◆ PROBLEM REQUIREMENTS ◆
Each line of the entries below that holds "none" is needed, copied in full.

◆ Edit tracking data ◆
::::::::::

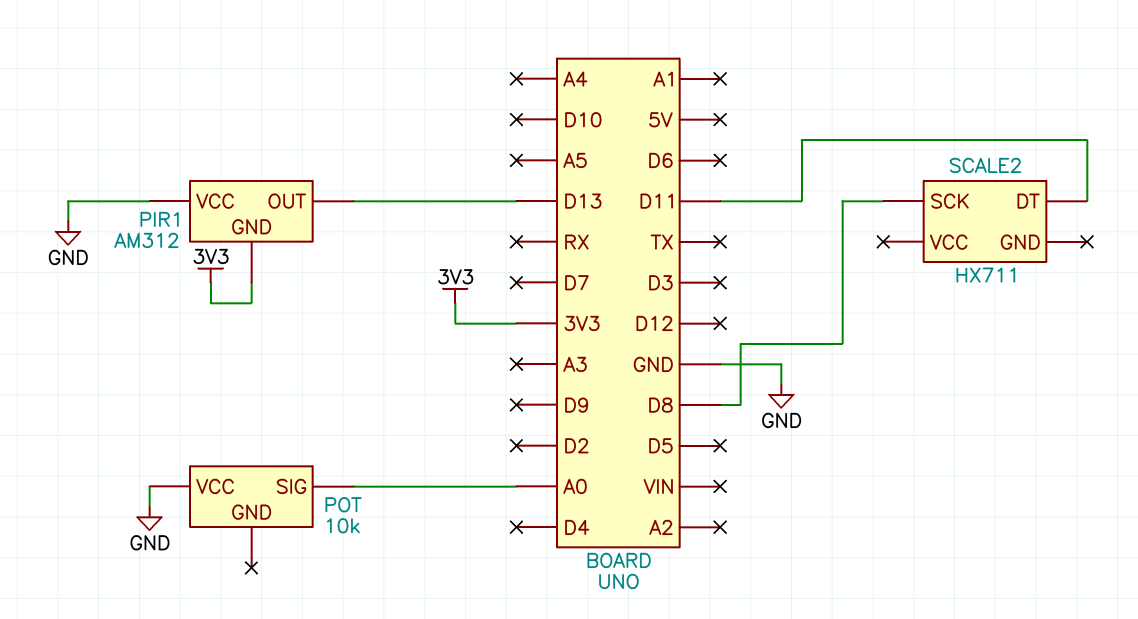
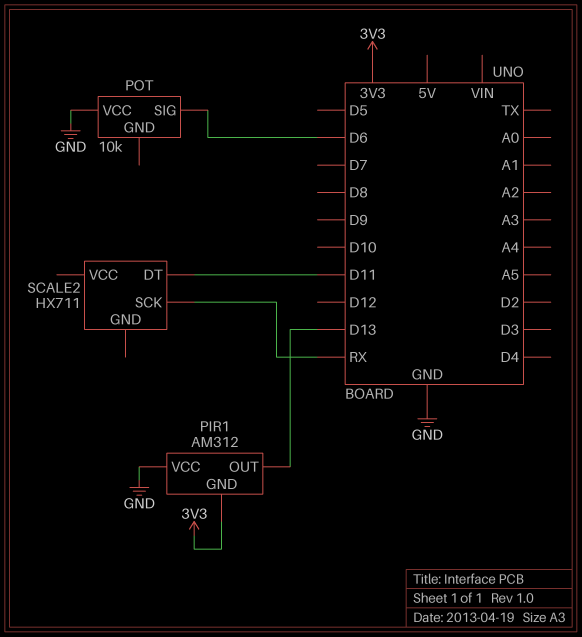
POT pin SIG: A0 -> D6
SCALE2 pin SCK: D8 -> RX

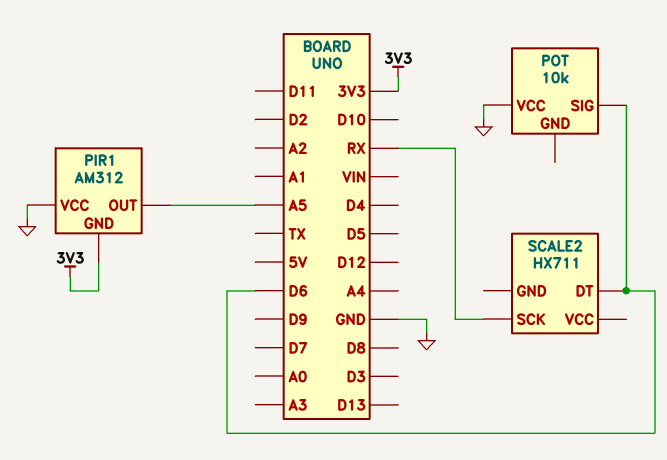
PIR1 pin OUT: D13 -> A5
SCALE2 pin DT: D11 -> D6

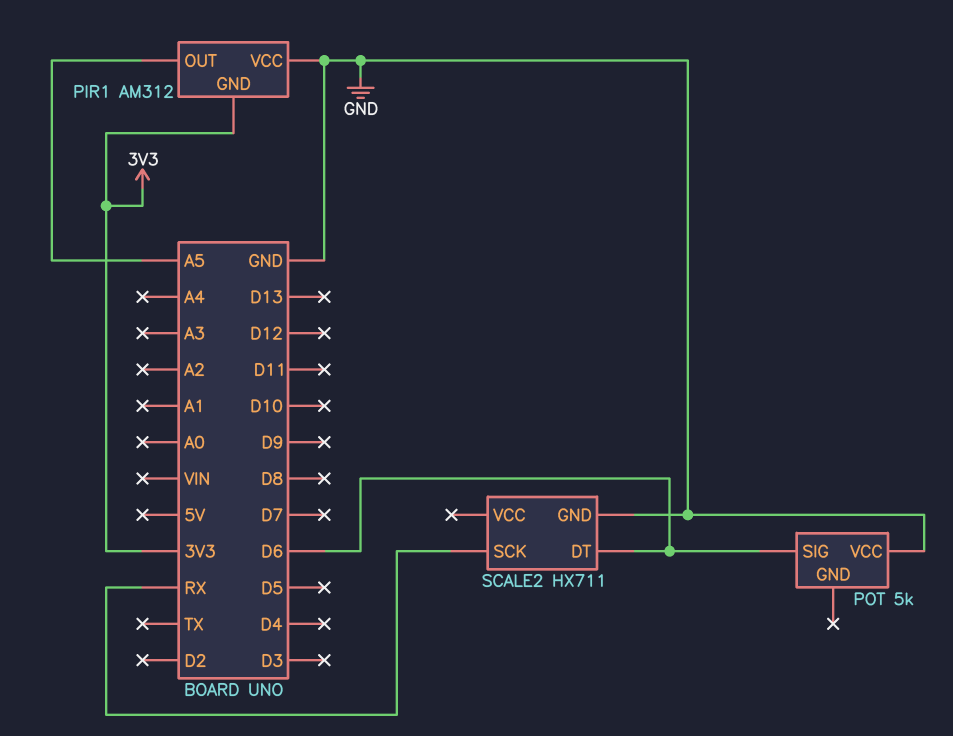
POT: 10k -> 5k
SCALE2 pin GND: none -> GND

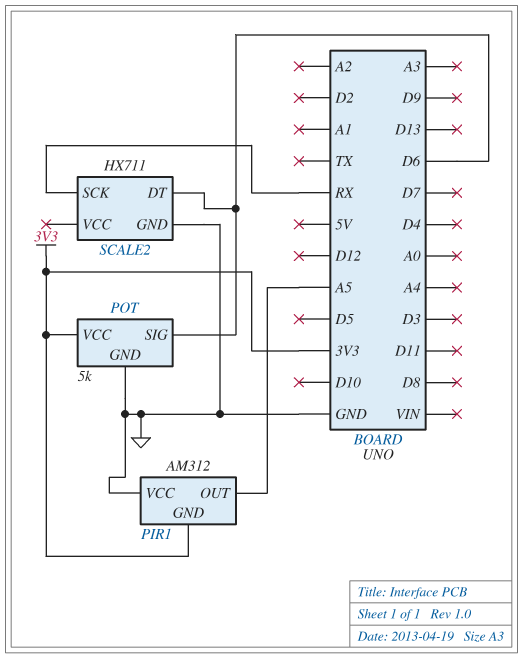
POT pin GND: none -> GND
POT pin VCC: GND -> 3V3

::::::::::

◆ RESPONSE TO THIS EXERCISE ◆
SCALE2 pin GND: none -> GND
POT pin GND: none -> GND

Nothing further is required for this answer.